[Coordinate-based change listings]
────────────────────────────────────────
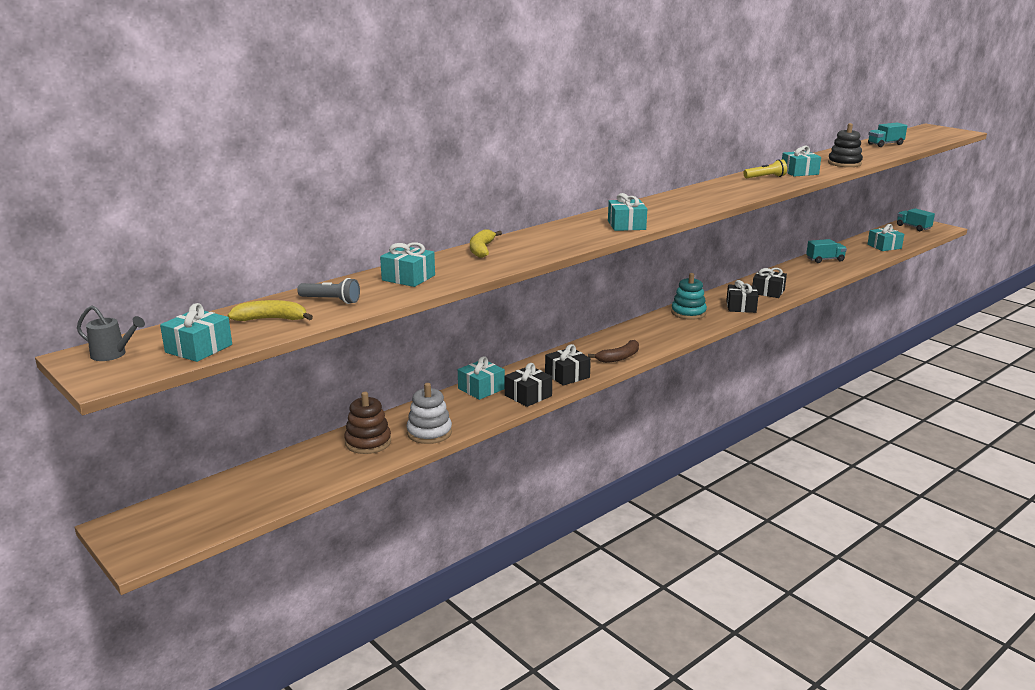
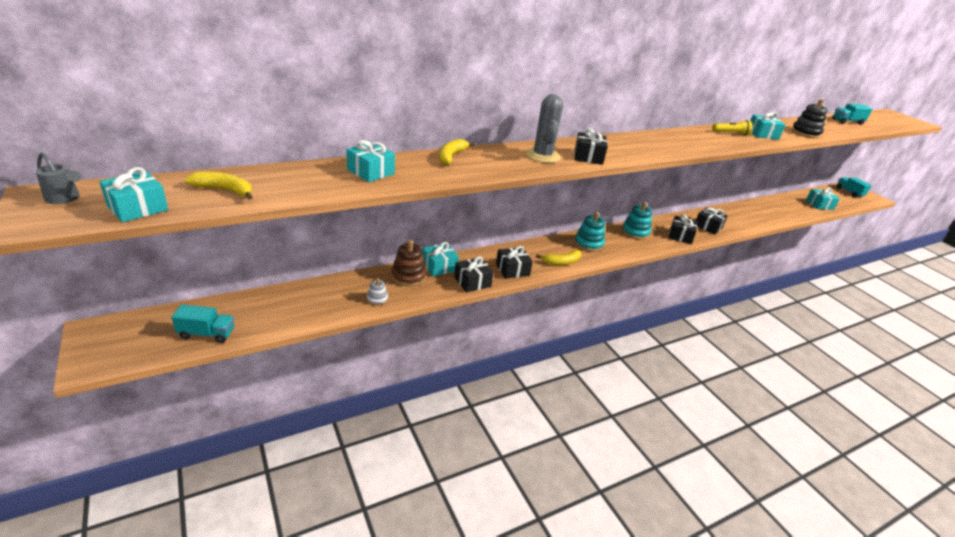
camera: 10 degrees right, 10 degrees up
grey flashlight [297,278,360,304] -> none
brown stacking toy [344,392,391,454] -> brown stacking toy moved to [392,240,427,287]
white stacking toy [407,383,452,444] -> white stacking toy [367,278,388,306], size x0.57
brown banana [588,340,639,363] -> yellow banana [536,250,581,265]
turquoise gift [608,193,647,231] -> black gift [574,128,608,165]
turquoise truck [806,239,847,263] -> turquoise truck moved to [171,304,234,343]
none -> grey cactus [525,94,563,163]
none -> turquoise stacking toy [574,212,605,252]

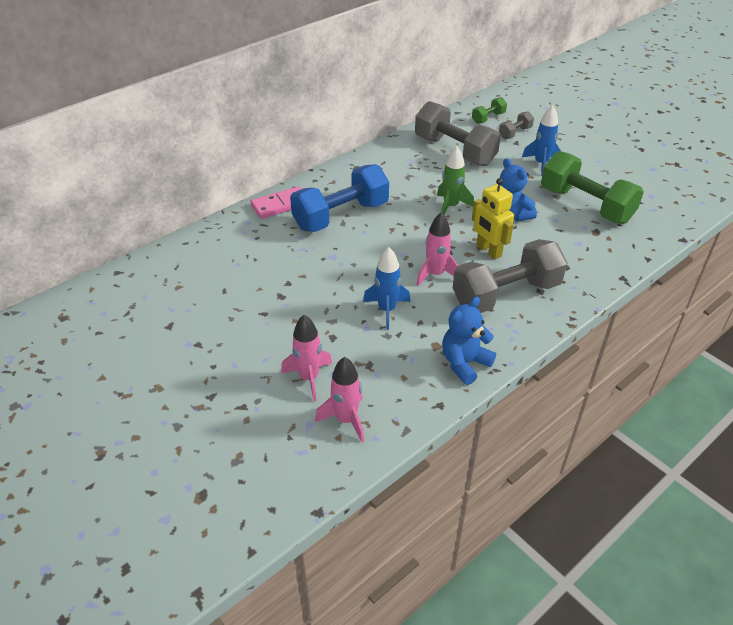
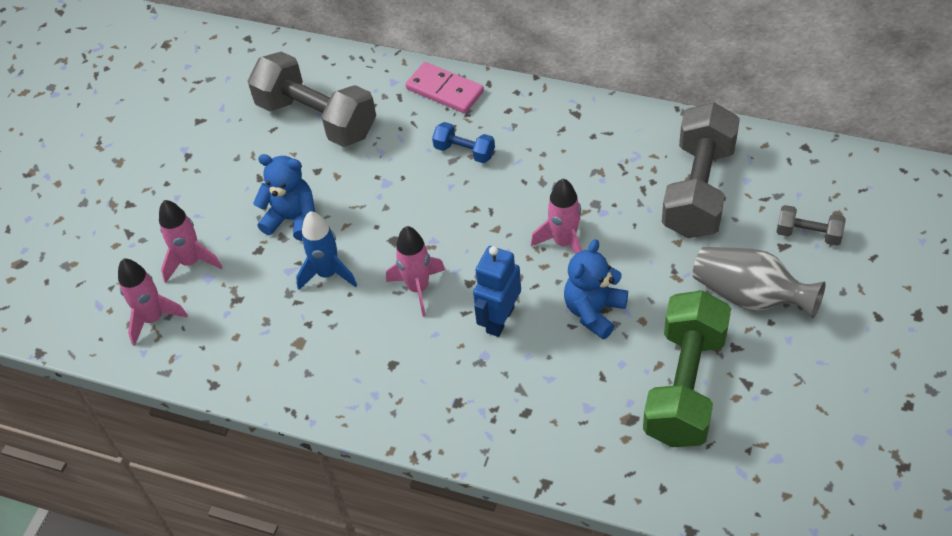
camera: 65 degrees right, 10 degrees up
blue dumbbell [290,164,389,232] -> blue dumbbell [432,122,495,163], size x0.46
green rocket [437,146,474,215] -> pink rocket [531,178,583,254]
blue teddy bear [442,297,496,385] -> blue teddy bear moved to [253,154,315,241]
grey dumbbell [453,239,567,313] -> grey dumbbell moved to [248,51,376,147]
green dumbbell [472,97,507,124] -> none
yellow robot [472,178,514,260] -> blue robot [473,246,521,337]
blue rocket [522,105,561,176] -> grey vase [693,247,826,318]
────────────────────────────────────────
▶ INSTRUCTIONS FOR THE TASK
Return all lines from the data above with "size" in them.

▶ SOLUTION
white stacking toy [407,383,452,444] -> white stacking toy [367,278,388,306], size x0.57
blue dumbbell [290,164,389,232] -> blue dumbbell [432,122,495,163], size x0.46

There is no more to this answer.